:: Data section ::

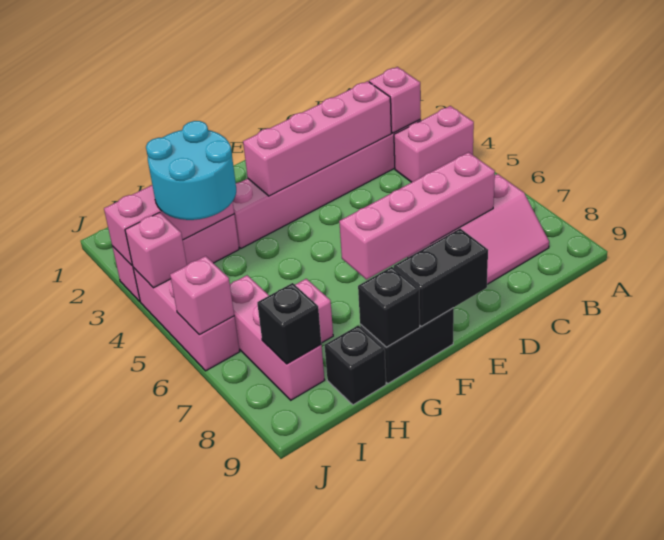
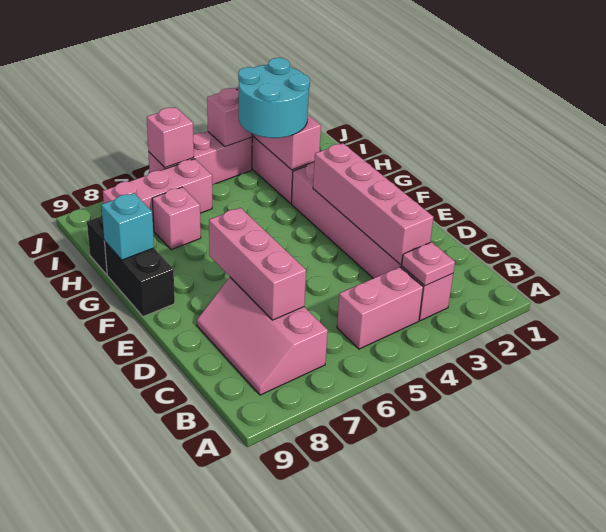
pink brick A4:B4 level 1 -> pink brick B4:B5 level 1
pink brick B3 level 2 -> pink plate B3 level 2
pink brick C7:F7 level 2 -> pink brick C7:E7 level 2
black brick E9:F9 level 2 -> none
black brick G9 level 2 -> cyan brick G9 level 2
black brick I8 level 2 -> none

:::

Output the entries above verbatim, with no picture included.

## Response to this task
pink brick A4:B4 level 1 -> pink brick B4:B5 level 1
pink brick B3 level 2 -> pink plate B3 level 2
pink brick C7:F7 level 2 -> pink brick C7:E7 level 2
black brick E9:F9 level 2 -> none
black brick G9 level 2 -> cyan brick G9 level 2
black brick I8 level 2 -> none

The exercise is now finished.